Dataset content:
▼
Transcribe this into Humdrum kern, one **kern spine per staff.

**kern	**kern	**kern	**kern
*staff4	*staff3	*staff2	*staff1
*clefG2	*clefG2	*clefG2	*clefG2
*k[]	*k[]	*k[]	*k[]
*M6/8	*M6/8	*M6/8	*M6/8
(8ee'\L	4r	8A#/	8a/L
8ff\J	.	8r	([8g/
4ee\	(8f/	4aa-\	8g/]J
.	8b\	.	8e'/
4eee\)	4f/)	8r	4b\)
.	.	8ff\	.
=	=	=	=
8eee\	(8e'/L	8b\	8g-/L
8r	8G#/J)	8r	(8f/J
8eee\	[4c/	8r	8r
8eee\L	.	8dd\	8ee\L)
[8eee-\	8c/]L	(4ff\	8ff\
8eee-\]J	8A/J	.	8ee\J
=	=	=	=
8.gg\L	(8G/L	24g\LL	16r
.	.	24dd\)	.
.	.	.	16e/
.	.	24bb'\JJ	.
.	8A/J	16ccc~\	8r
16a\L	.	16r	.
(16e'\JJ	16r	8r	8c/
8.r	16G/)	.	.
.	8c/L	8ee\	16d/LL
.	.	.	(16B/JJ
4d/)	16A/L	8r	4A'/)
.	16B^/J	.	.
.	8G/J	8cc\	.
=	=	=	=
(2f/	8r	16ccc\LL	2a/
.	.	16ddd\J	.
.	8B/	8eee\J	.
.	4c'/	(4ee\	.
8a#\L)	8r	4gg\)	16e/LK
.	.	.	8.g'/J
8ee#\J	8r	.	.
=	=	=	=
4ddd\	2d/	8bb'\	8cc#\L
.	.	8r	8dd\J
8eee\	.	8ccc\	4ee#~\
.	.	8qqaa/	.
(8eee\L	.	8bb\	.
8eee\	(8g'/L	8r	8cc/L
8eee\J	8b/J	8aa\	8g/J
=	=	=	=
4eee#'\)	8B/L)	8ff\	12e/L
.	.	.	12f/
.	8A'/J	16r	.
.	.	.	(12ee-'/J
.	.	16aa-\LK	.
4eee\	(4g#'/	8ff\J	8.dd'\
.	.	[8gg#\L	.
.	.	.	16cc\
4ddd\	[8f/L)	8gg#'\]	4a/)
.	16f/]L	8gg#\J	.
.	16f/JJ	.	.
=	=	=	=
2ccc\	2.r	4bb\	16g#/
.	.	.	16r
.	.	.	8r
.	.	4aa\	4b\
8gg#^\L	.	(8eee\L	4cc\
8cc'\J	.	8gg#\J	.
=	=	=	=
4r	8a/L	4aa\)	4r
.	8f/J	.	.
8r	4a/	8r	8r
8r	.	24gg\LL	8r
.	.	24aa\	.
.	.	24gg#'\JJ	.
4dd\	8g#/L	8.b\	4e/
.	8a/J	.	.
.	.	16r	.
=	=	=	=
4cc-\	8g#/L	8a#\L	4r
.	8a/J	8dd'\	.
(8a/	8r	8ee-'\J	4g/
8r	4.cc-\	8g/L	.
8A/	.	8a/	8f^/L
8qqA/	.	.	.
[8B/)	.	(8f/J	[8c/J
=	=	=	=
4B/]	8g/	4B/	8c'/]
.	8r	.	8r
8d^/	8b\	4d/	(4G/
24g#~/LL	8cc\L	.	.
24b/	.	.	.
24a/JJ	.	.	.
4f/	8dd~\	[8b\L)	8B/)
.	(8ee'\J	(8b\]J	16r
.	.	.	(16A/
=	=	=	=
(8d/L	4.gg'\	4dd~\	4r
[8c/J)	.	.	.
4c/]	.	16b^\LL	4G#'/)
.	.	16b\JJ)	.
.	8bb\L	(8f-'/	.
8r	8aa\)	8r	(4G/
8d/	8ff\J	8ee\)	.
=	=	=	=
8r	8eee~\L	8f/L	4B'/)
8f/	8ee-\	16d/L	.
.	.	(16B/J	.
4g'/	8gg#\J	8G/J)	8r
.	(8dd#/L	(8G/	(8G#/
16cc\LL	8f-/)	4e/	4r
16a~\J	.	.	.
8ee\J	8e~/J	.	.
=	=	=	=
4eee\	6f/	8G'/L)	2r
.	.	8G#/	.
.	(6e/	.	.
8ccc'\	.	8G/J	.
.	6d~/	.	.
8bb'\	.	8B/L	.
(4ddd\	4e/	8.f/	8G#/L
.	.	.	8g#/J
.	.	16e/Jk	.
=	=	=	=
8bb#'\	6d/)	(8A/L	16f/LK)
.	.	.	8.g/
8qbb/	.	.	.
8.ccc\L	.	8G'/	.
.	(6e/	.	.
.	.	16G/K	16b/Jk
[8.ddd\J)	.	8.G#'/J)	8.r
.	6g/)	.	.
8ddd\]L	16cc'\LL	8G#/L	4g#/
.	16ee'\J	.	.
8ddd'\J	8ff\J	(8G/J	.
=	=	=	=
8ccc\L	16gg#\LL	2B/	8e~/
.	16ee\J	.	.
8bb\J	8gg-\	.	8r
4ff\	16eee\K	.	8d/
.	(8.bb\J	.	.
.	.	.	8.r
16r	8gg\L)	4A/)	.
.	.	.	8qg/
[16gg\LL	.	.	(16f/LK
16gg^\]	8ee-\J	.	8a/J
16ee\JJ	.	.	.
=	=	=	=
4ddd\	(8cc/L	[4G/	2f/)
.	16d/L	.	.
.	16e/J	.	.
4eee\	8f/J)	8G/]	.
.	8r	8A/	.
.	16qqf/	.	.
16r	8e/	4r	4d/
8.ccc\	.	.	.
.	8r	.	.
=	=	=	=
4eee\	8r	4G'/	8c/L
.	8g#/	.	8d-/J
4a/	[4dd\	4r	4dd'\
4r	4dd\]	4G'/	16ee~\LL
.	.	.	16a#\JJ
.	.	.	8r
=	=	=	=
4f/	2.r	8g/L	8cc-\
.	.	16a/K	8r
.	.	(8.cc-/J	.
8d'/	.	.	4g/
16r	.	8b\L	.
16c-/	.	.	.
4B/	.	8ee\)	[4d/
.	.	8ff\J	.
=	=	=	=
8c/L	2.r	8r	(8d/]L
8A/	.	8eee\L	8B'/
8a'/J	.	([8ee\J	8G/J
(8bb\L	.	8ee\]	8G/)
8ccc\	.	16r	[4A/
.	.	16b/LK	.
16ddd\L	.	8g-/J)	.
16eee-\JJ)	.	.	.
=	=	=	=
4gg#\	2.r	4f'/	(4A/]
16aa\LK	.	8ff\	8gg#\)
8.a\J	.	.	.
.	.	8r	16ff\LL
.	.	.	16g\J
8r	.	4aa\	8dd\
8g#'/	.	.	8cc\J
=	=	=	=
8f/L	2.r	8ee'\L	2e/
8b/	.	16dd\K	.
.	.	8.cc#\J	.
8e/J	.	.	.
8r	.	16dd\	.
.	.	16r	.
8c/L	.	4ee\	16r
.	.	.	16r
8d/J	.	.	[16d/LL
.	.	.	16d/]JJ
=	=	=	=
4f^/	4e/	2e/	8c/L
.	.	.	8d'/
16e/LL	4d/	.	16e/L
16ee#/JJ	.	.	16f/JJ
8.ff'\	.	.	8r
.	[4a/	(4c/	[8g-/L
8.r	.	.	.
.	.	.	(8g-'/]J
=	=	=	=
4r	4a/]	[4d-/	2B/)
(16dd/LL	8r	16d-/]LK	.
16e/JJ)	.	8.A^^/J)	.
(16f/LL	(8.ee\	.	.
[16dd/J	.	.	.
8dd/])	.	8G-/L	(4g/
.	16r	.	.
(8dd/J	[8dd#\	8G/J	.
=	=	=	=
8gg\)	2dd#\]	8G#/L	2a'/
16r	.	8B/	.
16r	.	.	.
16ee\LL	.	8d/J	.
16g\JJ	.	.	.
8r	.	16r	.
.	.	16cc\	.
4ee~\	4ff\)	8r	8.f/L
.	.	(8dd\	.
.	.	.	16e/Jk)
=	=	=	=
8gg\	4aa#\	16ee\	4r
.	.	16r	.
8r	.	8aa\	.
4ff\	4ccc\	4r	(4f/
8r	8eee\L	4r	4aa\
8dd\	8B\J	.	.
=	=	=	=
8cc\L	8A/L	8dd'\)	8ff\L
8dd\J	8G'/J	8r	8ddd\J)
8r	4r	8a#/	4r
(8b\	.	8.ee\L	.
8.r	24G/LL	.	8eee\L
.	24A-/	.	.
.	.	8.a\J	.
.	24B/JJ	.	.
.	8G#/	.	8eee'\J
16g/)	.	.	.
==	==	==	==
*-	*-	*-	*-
▲
How many lines in the material contain the string "kern"? Reply with the number alone.

Task result: 2